═══ Information

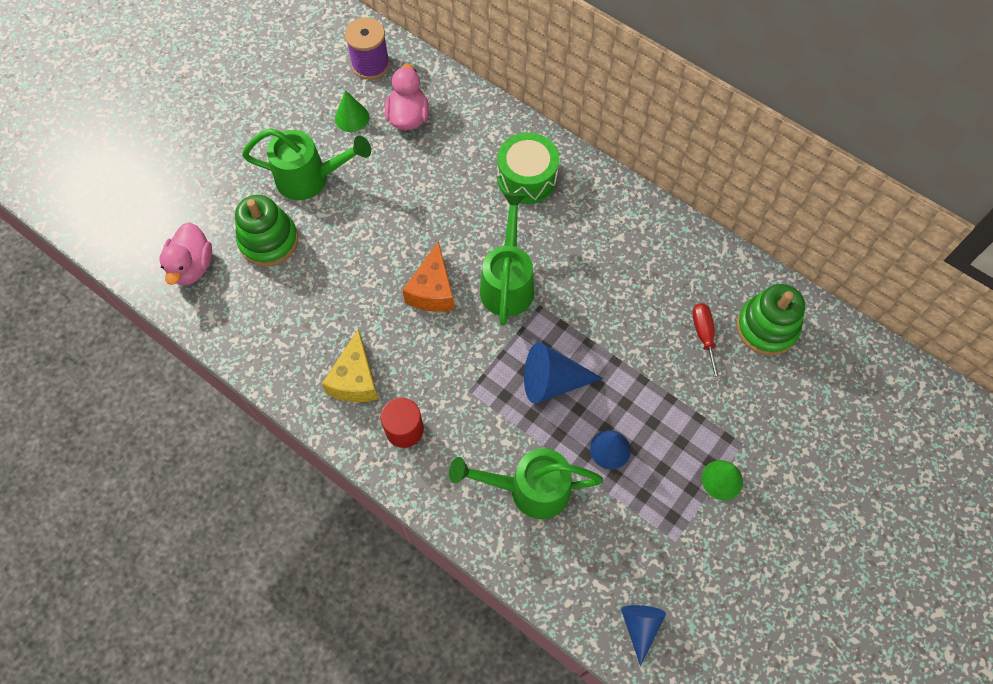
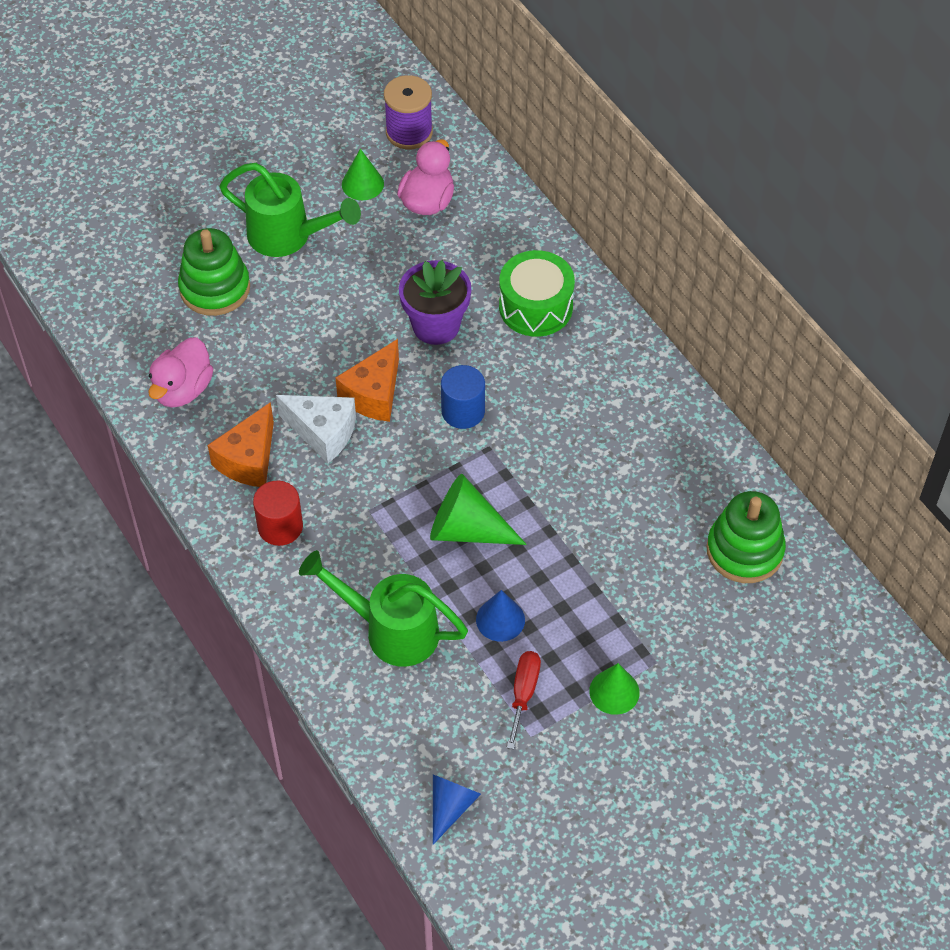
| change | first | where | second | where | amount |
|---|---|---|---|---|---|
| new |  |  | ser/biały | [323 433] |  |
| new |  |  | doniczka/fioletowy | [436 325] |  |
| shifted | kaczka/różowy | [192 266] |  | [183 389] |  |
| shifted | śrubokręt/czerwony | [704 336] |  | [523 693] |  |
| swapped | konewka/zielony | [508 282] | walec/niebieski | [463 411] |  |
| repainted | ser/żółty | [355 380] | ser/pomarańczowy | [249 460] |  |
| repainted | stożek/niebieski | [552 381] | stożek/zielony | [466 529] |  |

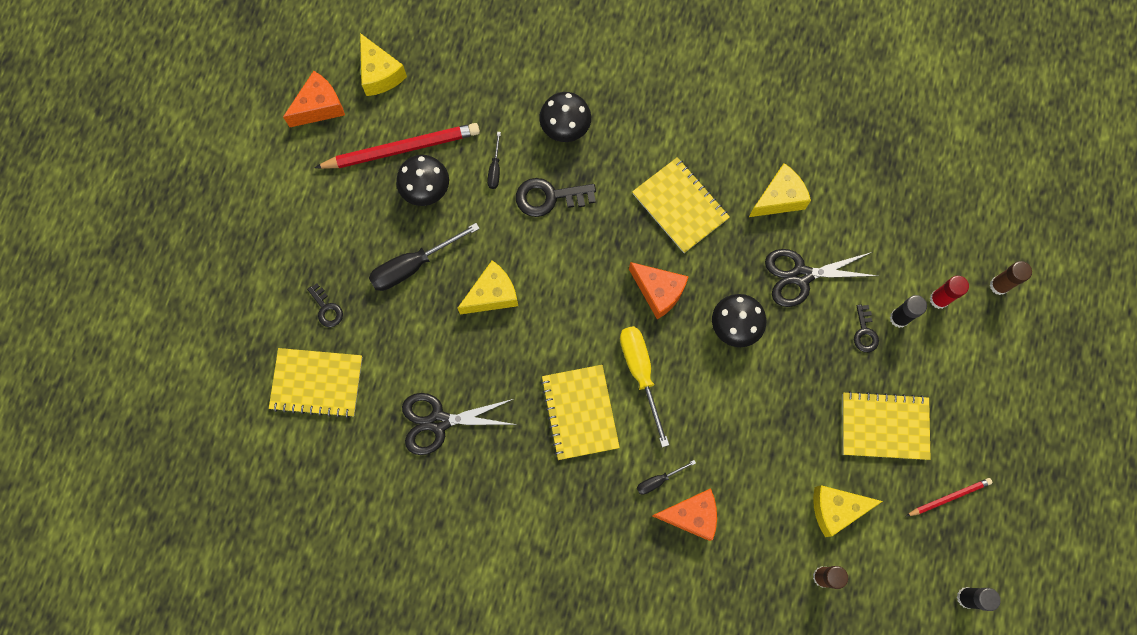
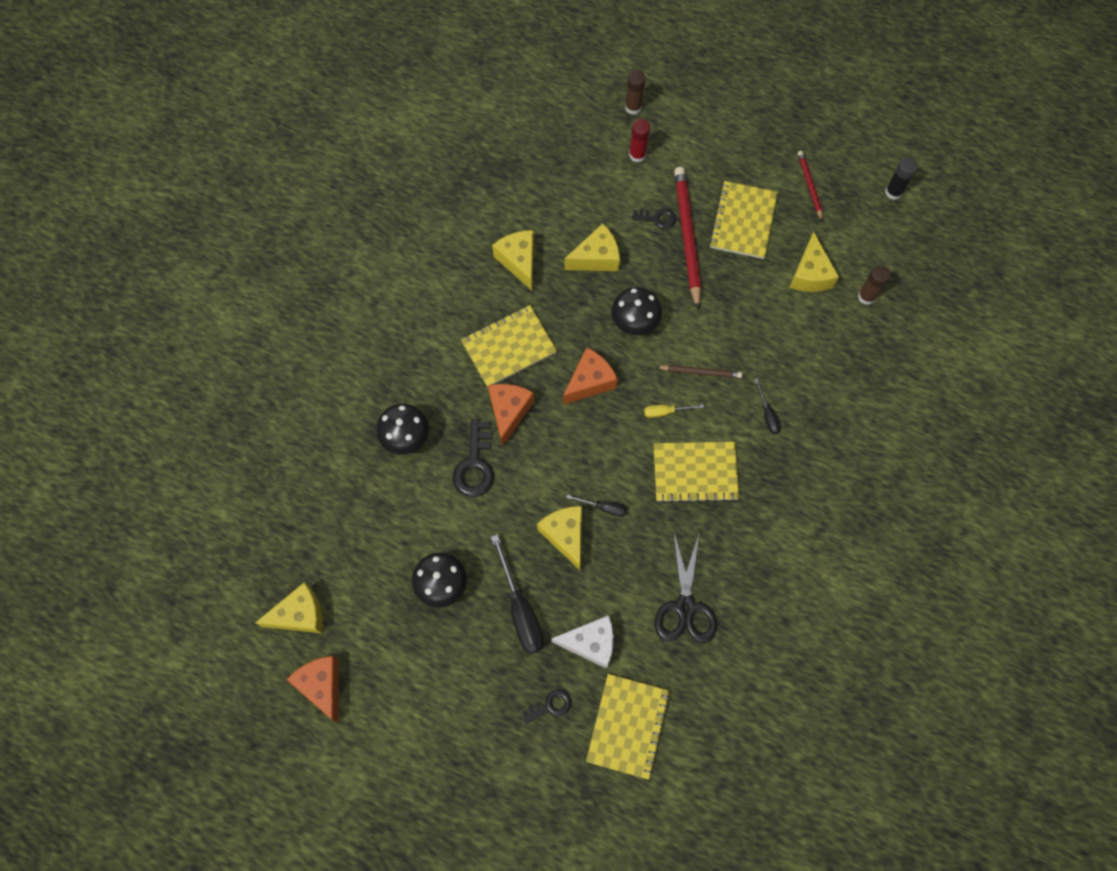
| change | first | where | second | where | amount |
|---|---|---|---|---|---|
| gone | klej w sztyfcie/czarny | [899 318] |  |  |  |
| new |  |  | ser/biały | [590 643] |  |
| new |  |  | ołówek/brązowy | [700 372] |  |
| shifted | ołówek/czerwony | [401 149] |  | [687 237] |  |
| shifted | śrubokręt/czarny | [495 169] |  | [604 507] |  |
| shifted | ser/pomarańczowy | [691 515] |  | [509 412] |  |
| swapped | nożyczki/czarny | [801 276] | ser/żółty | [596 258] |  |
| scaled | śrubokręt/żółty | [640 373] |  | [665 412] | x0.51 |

══════
═══ Information

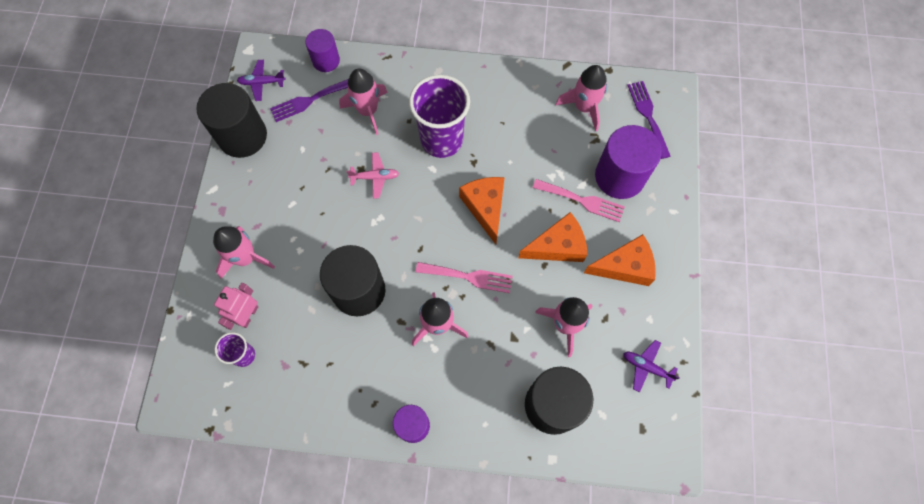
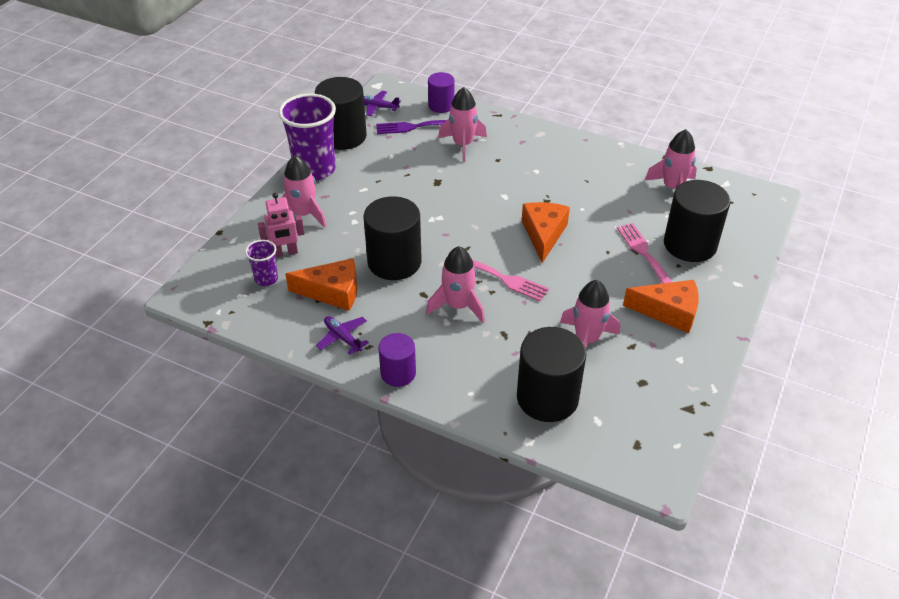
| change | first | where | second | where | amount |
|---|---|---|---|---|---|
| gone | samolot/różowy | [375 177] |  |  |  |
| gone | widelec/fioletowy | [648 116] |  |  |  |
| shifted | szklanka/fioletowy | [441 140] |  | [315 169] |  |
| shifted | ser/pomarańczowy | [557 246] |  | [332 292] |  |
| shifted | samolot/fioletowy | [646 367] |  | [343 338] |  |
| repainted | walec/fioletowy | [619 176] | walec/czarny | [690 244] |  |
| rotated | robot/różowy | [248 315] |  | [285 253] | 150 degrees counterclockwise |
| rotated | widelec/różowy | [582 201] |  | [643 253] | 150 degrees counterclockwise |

══════
═══ Information

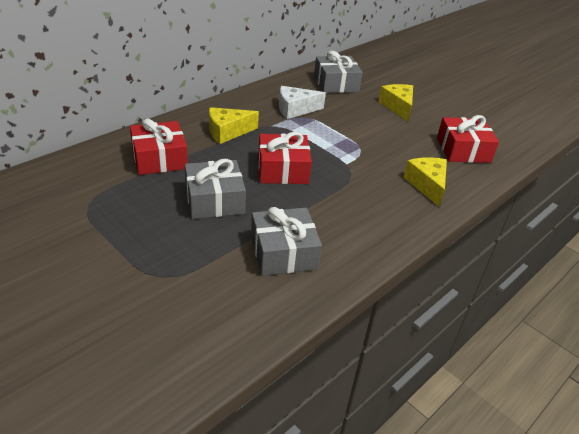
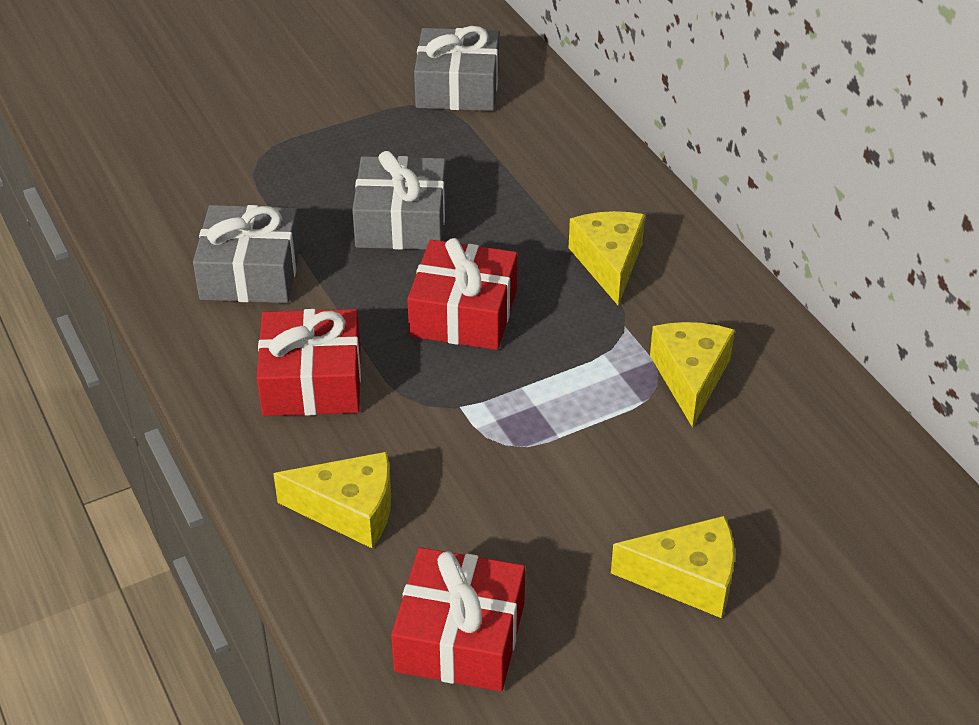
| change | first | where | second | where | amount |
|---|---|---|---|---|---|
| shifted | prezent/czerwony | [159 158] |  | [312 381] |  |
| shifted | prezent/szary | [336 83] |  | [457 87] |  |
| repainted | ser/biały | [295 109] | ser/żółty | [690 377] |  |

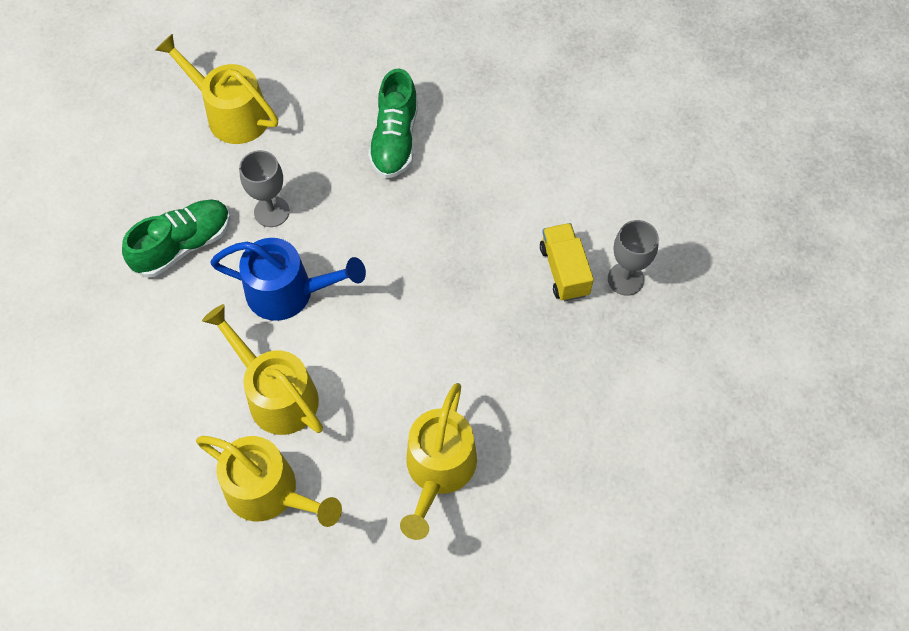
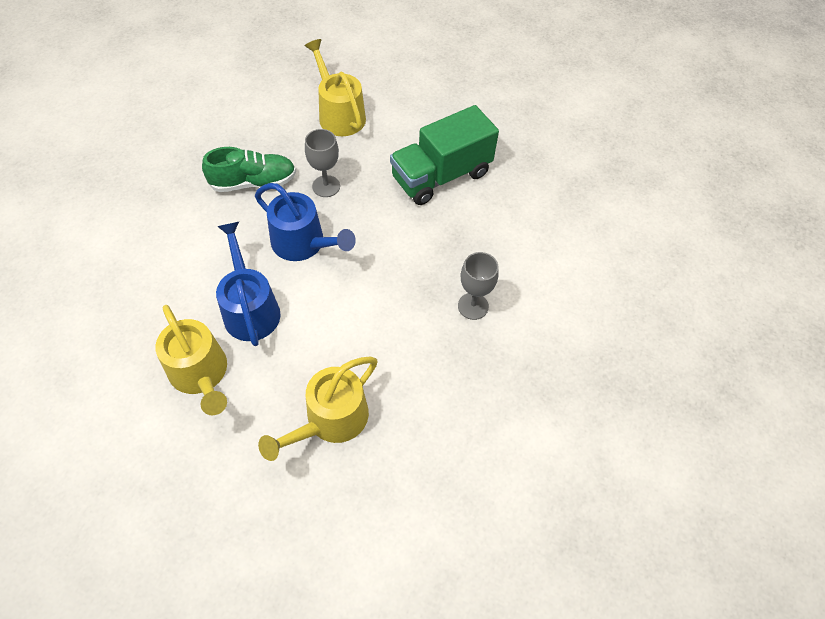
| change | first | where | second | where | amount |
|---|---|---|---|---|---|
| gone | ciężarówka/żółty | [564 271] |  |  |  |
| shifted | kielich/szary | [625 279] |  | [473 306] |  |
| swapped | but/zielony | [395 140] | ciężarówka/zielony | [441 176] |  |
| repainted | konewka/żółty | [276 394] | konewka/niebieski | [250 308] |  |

══════

## Exercise:
Only one part of the material above is to be transcribed, namely the lines starting with the line that has "ser/biały | [323" and going on through the line that has "repainted | ser/żółty", exactly as they stand.

## Task result:
| new |  |  | ser/biały | [323 433] |  |
| new |  |  | doniczka/fioletowy | [436 325] |  |
| shifted | kaczka/różowy | [192 266] |  | [183 389] |  |
| shifted | śrubokręt/czerwony | [704 336] |  | [523 693] |  |
| swapped | konewka/zielony | [508 282] | walec/niebieski | [463 411] |  |
| repainted | ser/żółty | [355 380] | ser/pomarańczowy | [249 460] |  |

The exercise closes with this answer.